(AVAILABLE DATA Opens)

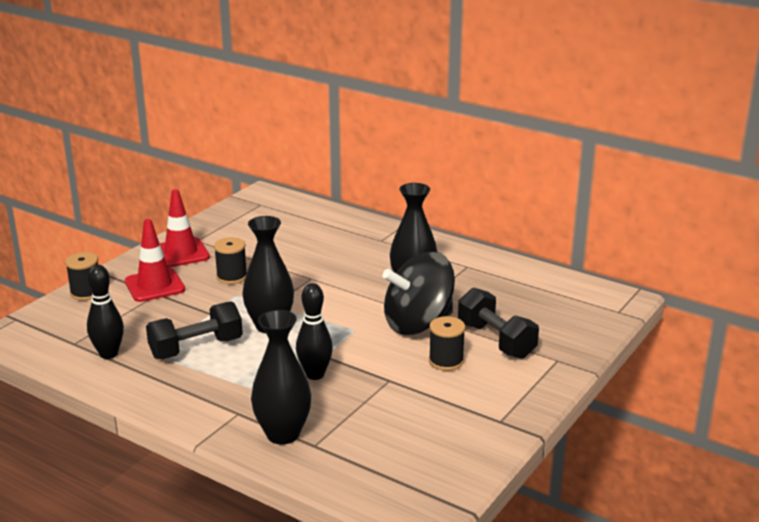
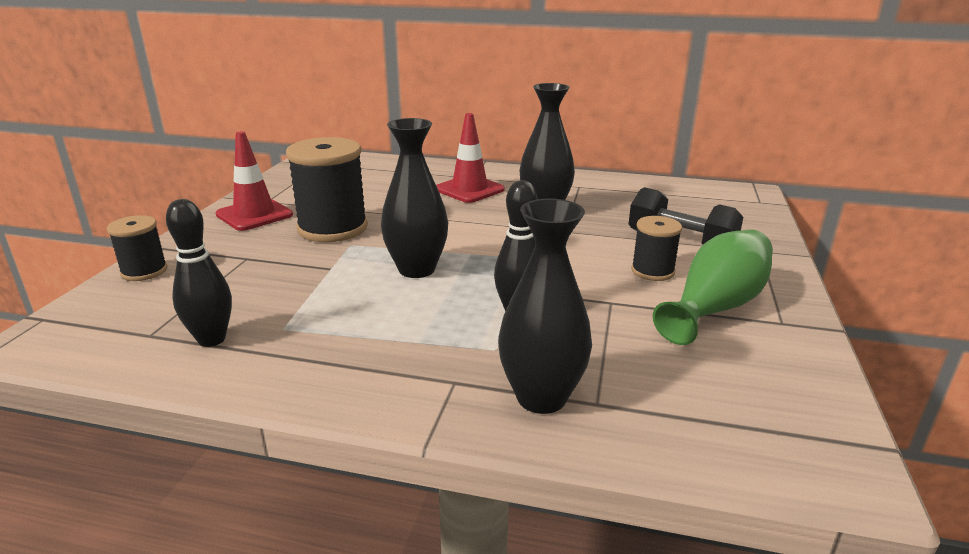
camera: 20 degrees left, 0 degrees up
(154, 285) = (238, 250): red traffic cone -> red traffic cone (469, 189)
(196, 348) = (337, 310): black dumbbell -> none
(232, 277) = (332, 228): black spool -> black spool, size x1.84
(418, 323) = (584, 240): black spinning top -> none
(463, 399) = (715, 307): none -> green vase

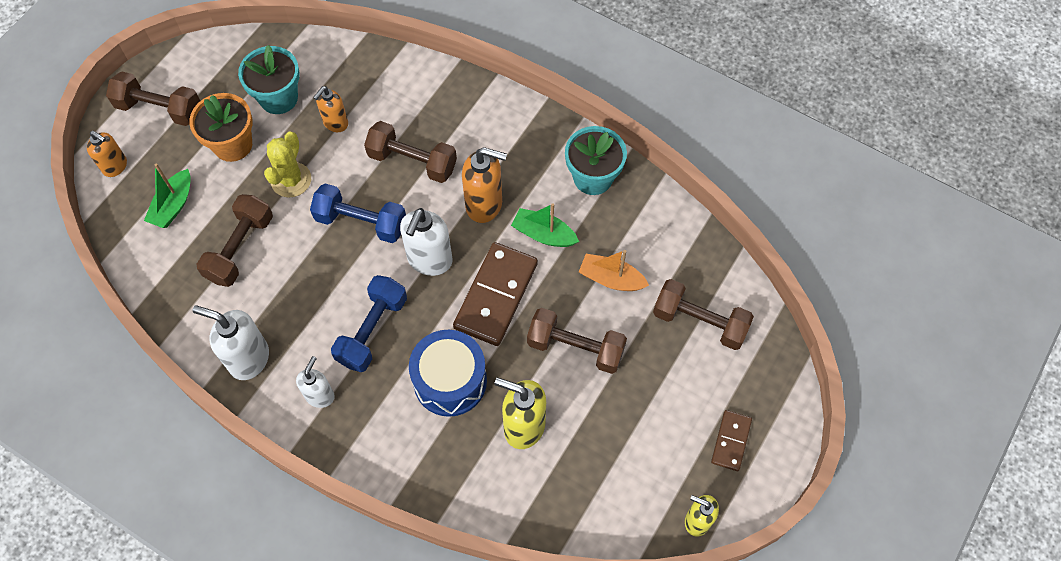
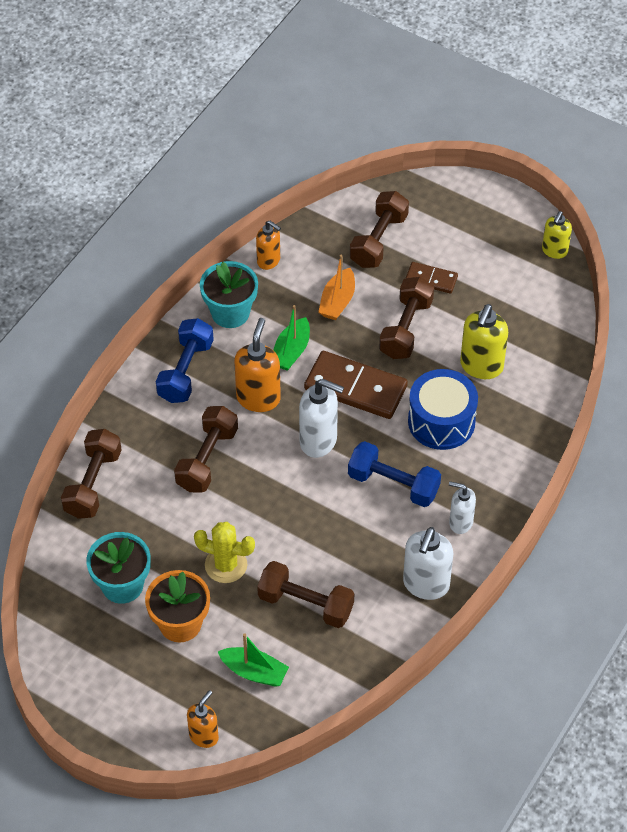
camera: 90 degrees left, 10 degrees down
(159, 109) = (130, 701): brown dumbbell -> brown dumbbell (93, 483)
(335, 123) = (158, 529): orange soap dispenser -> orange soap dispenser (269, 261)
(361, 222) = (276, 500): blue dumbbell -> blue dumbbell (185, 371)
(731, 441) = (486, 225): brown domino -> brown domino (431, 279)

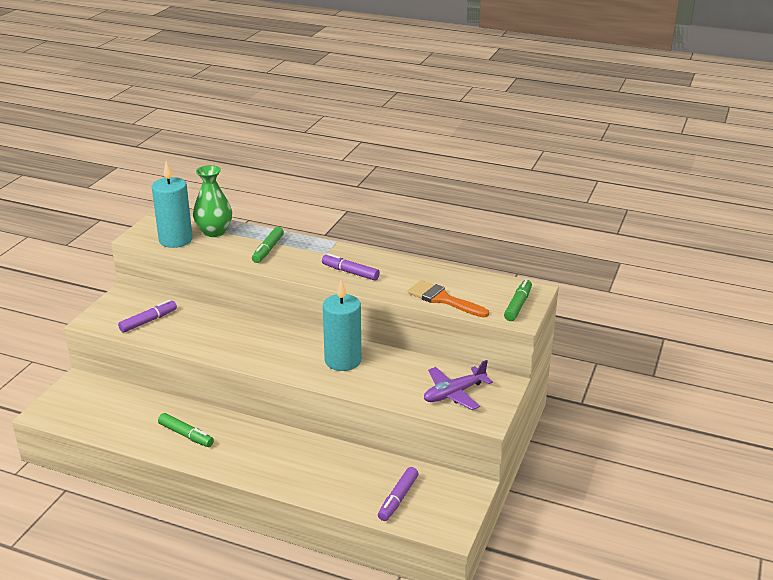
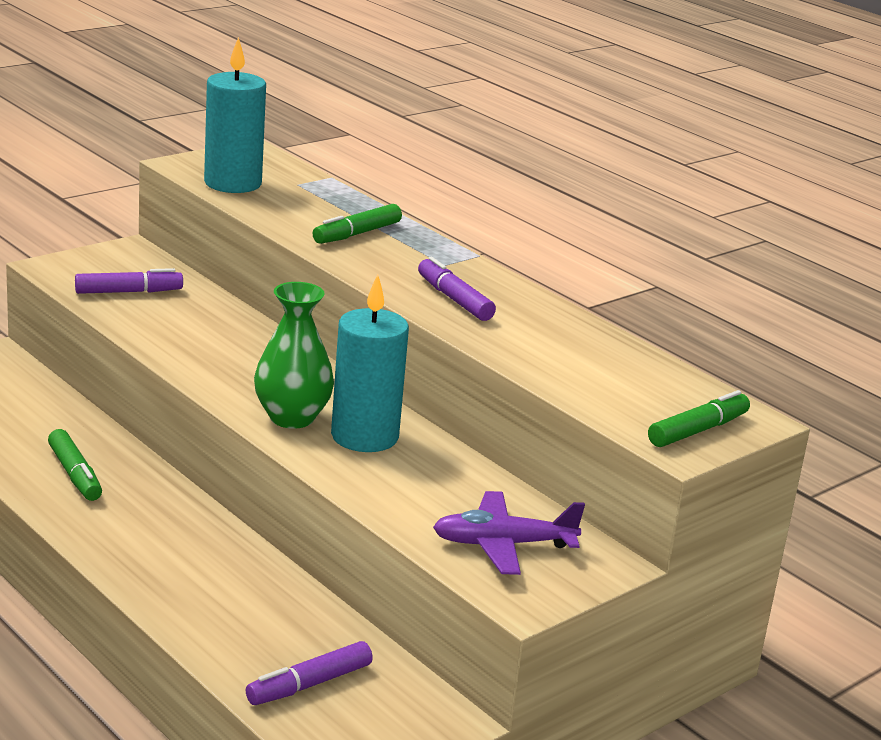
camera: 25 degrees right, 5 degrees down
(214, 232) = (301, 190): green vase -> green vase (292, 417)
(443, 299) = (570, 381): orange brush -> none

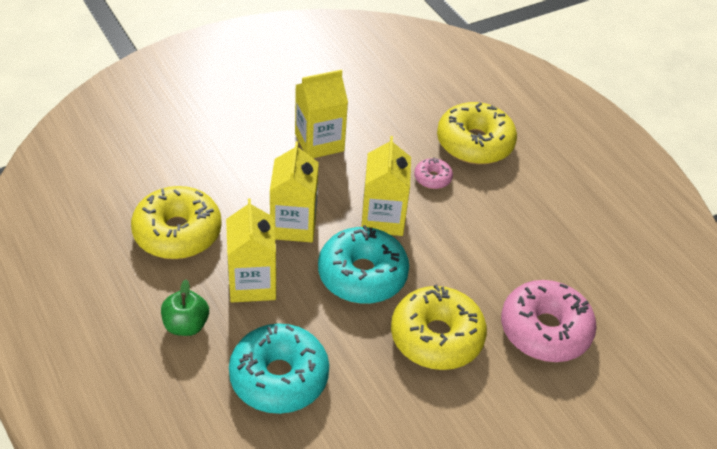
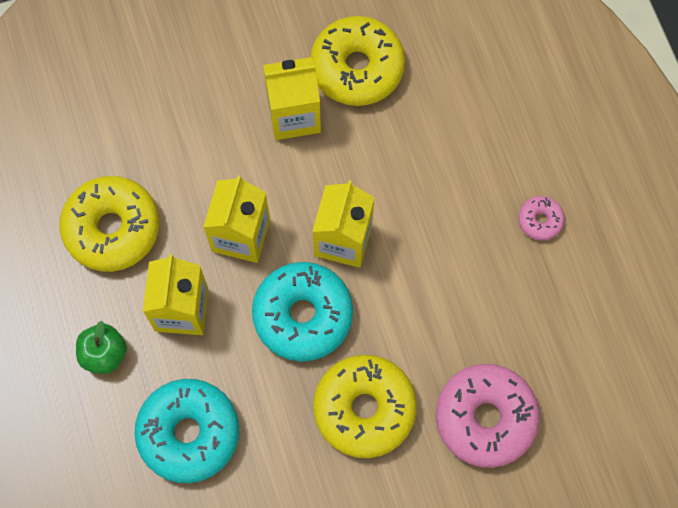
camera: 15 degrees right, 25 degrees up
(432, 178) = (415, 187): pink donut -> pink donut (540, 220)
(474, 143) = (480, 139): yellow donut -> yellow donut (357, 68)

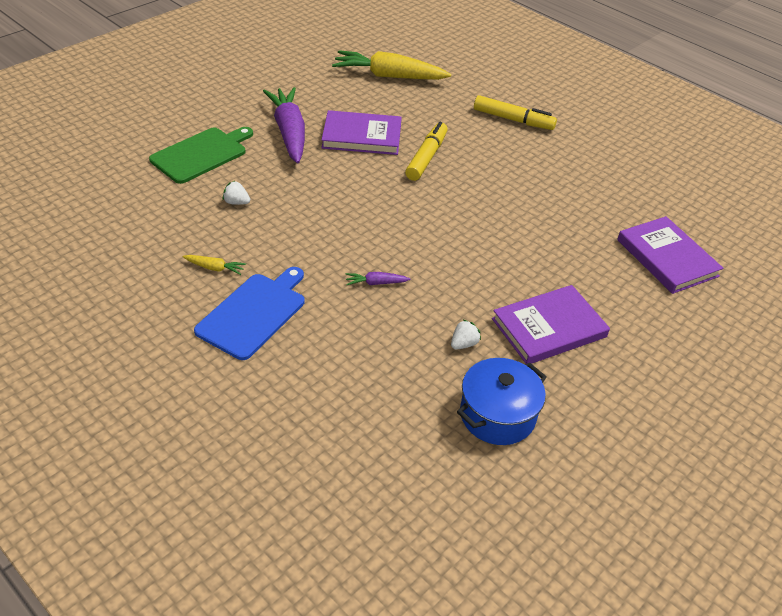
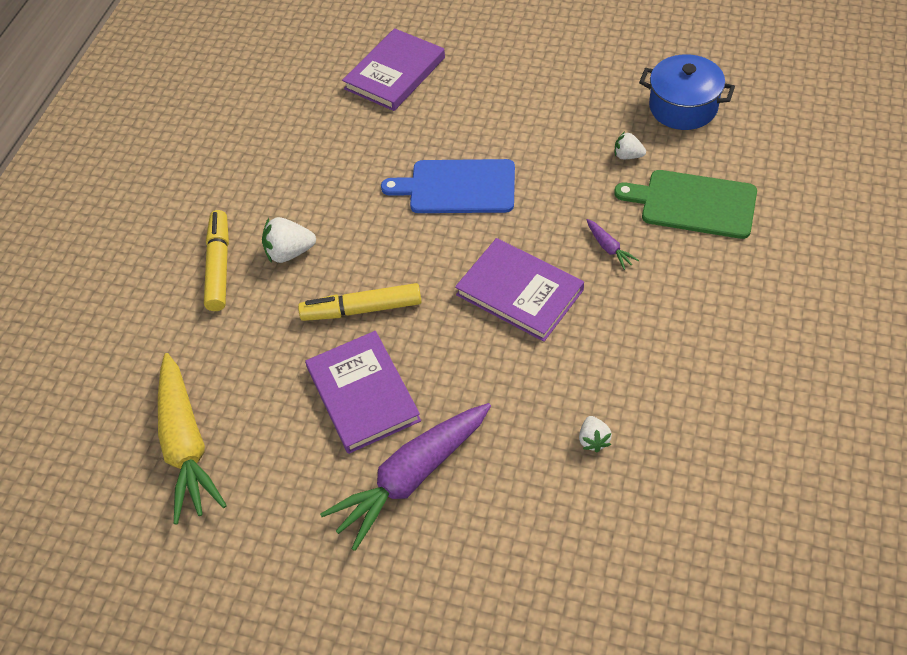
camera: 110 degrees left, 10 degrees up
(201, 154) = (534, 546): green cutting board -> green cutting board (693, 204)
(214, 268) = (709, 387): yellow carrot -> none
(254, 313) = (734, 315): blue cutting board -> blue cutting board (457, 187)
(502, 147) = (290, 252): none -> white strawberry
(549, 328) = (558, 113): purple book -> purple book (519, 292)

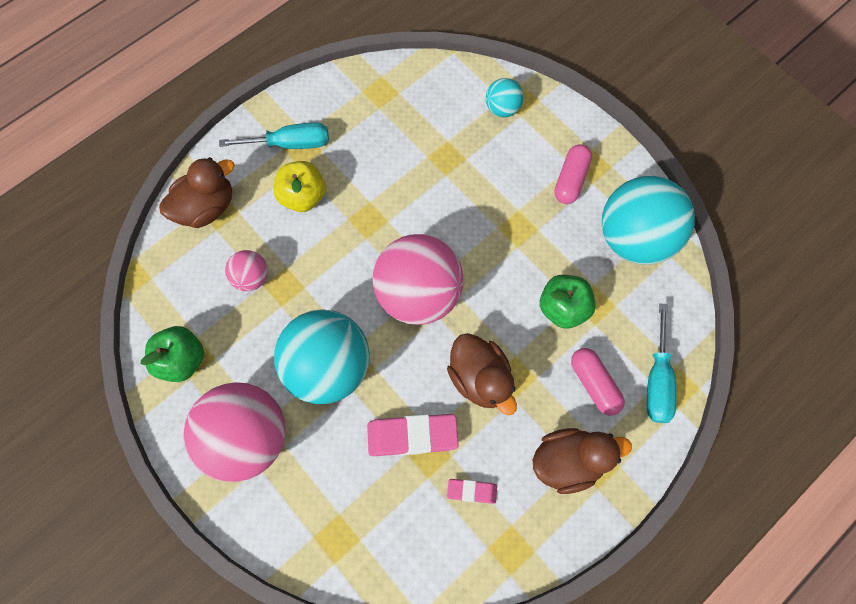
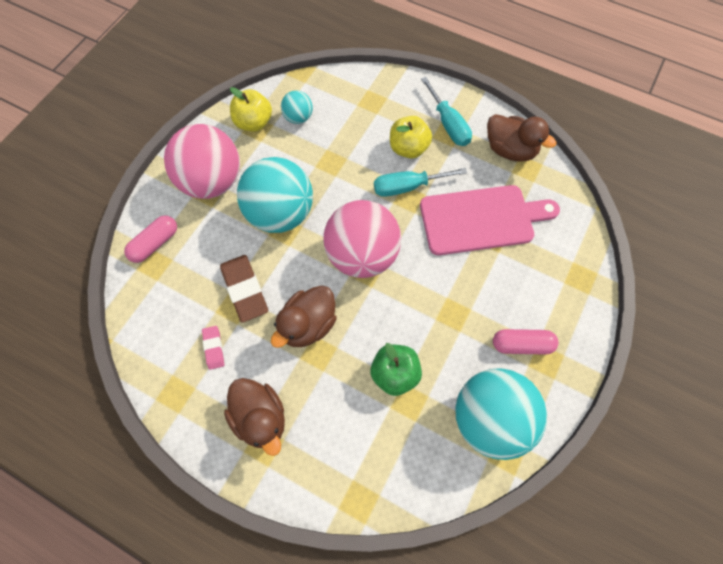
camera: 70 degrees right, 5 degrees down
(183, 359) = (253, 123): green apple -> yellow apple
(207, 207) = (372, 93): brown duck -> brown duck (510, 150)
(252, 277) = (329, 140): pink ball -> none
(412, 436) = (244, 290): pink eraser -> brown eraser
(423, 159) = (481, 219): none -> pink cutting board
(502, 108) = (563, 265): turquoise ball -> turquoise ball (298, 117)
(594, 383) = (335, 421): pink capsule -> pink capsule (155, 243)
(657, 379) = (359, 479): turquoise screwdriver -> turquoise screwdriver (407, 187)

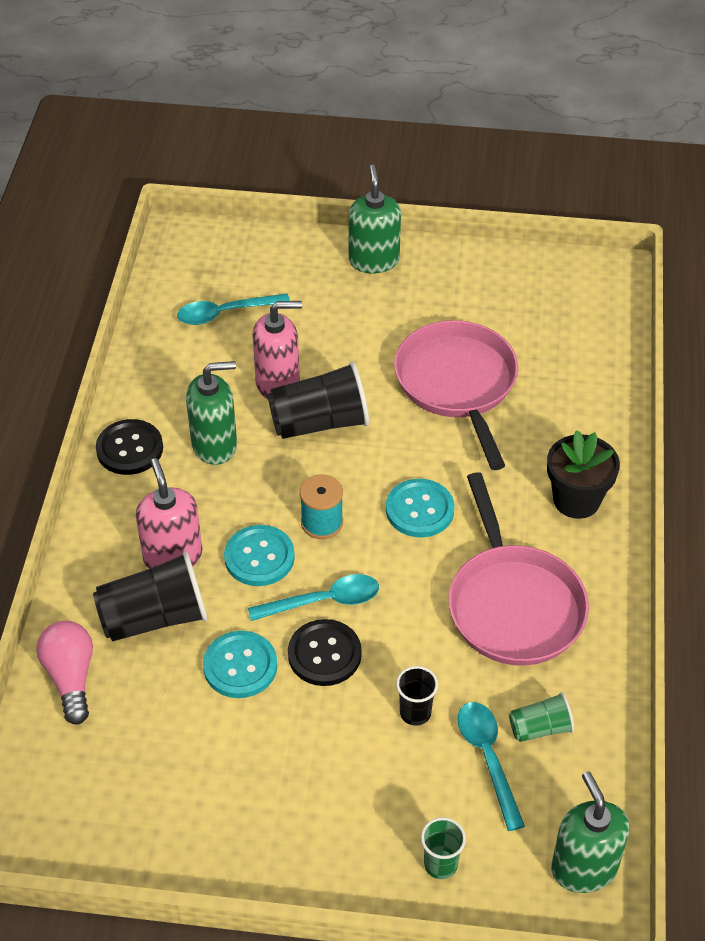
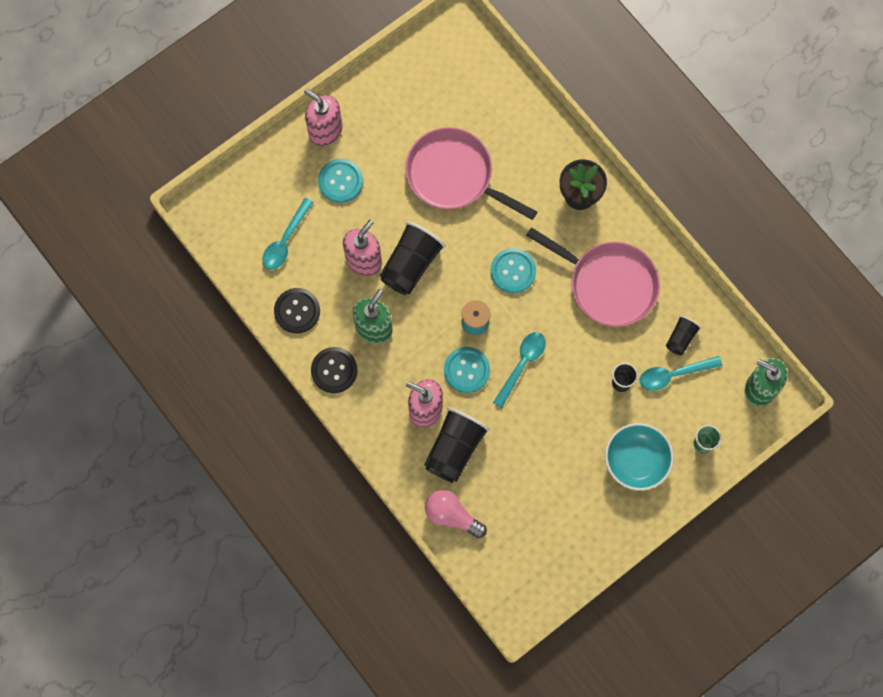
camera: 45 degrees left, 25 degrees up
(240, 666) = (521, 435): turquoise button -> turquoise button (340, 181)
(324, 654) = (551, 392): black button -> black button (297, 311)
(338, 809) = (636, 461): none -> turquoise bowl
(374, 260) = (325, 130): green soap dispenser -> pink soap dispenser
(487, 757) = (673, 374): turquoise spoon -> turquoise spoon turned 45 degrees counterclockwise
(540, 728) = (680, 338): green cup -> black cup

(AVAILABLE DATA Closes)

-- WHAT TO WORK ON --
Write all the lines above out again exactly, minus the images.

-- TASK ANSWER --
camera: 20 degrees left, 0 degrees up
(154, 285) = (238, 250): red traffic cone -> red traffic cone (469, 189)
(196, 348) = (337, 310): black dumbbell -> none
(232, 277) = (332, 228): black spool -> black spool, size x1.84
(418, 323) = (584, 240): black spinning top -> none
(463, 399) = (715, 307): none -> green vase

camera: 90 degrees left, 10 degrees down
(159, 109) = (130, 701): brown dumbbell -> brown dumbbell (93, 483)
(335, 123) = (158, 529): orange soap dispenser -> orange soap dispenser (269, 261)
(361, 222) = (276, 500): blue dumbbell -> blue dumbbell (185, 371)
(731, 441) = (486, 225): brown domino -> brown domino (431, 279)

camera: 25 degrees right, 5 degrees down
(214, 232) = (301, 190): green vase -> green vase (292, 417)
(443, 299) = (570, 381): orange brush -> none

camera: 15 degrees right, 25 degrees up
(432, 178) = (415, 187): pink donut -> pink donut (540, 220)
(474, 143) = (480, 139): yellow donut -> yellow donut (357, 68)

camera: 110 degrees left, 10 degrees up
(201, 154) = (534, 546): green cutting board -> green cutting board (693, 204)
(214, 268) = (709, 387): yellow carrot -> none
(254, 313) = (734, 315): blue cutting board -> blue cutting board (457, 187)
(502, 147) = (290, 252): none -> white strawberry
(549, 328) = (558, 113): purple book -> purple book (519, 292)

camera: 70 degrees right, 5 degrees down
(183, 359) = (253, 123): green apple -> yellow apple
(207, 207) = (372, 93): brown duck -> brown duck (510, 150)
(252, 277) = (329, 140): pink ball -> none
(412, 436) = (244, 290): pink eraser -> brown eraser
(423, 159) = (481, 219): none -> pink cutting board
(502, 108) = (563, 265): turquoise ball -> turquoise ball (298, 117)
(594, 383) = (335, 421): pink capsule -> pink capsule (155, 243)
(657, 379) = (359, 479): turquoise screwdriver -> turquoise screwdriver (407, 187)

camera: 45 degrees left, 25 degrees up
(240, 666) = (521, 435): turquoise button -> turquoise button (340, 181)
(324, 654) = (551, 392): black button -> black button (297, 311)
(338, 809) = (636, 461): none -> turquoise bowl
(374, 260) = (325, 130): green soap dispenser -> pink soap dispenser
(487, 757) = (673, 374): turquoise spoon -> turquoise spoon turned 45 degrees counterclockwise
(540, 728) = (680, 338): green cup -> black cup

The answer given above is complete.